▸ Activity:
From the records below, take each line where the string "turned" shows up and copy it.

#####

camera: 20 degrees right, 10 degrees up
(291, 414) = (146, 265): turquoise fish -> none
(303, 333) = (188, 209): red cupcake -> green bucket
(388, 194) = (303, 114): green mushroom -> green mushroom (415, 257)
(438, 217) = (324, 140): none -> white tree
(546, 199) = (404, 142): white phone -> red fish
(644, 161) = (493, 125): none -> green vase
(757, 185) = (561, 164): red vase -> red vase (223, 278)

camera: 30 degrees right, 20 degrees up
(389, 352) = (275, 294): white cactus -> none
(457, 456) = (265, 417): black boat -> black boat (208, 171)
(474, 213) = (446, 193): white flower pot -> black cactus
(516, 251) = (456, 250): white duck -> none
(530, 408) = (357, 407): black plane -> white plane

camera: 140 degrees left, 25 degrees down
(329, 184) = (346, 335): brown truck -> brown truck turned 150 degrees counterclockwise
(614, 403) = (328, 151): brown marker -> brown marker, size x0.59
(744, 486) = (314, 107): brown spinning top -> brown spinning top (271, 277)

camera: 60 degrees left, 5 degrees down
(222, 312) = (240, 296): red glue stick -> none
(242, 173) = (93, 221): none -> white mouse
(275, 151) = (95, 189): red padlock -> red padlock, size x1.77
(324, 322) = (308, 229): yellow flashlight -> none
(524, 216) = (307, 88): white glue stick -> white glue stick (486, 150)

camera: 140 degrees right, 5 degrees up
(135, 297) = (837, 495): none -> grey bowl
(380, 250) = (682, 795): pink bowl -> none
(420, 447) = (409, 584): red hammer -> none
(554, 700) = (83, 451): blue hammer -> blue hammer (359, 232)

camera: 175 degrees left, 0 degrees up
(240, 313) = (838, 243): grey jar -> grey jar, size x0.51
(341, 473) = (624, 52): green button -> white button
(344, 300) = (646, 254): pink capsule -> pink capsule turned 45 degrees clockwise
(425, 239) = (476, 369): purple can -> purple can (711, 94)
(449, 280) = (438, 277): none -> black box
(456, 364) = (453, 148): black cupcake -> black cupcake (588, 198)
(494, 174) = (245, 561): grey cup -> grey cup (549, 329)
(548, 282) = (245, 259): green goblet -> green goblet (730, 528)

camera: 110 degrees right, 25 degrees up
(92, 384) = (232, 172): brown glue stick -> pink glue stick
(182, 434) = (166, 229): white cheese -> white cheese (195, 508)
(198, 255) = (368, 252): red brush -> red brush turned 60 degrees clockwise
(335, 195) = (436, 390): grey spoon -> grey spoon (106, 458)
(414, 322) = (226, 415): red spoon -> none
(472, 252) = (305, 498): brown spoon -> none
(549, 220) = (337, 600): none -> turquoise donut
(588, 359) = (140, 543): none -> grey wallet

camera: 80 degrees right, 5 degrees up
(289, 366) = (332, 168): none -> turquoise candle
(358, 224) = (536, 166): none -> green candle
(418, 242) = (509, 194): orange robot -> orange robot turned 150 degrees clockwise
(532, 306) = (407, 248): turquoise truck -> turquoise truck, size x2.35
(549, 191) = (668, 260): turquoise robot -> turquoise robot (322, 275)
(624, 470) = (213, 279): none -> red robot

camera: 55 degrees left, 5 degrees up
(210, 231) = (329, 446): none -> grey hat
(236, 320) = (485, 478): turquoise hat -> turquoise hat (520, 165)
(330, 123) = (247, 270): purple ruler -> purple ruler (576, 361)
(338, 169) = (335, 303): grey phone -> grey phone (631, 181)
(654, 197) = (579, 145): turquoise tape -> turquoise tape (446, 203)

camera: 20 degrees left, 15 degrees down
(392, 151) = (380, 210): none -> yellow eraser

#####

▸ Result of the exercise:
(329, 184) = (346, 335): brown truck -> brown truck turned 150 degrees counterclockwise
(344, 300) = (646, 254): pink capsule -> pink capsule turned 45 degrees clockwise
(198, 255) = (368, 252): red brush -> red brush turned 60 degrees clockwise
(418, 242) = (509, 194): orange robot -> orange robot turned 150 degrees clockwise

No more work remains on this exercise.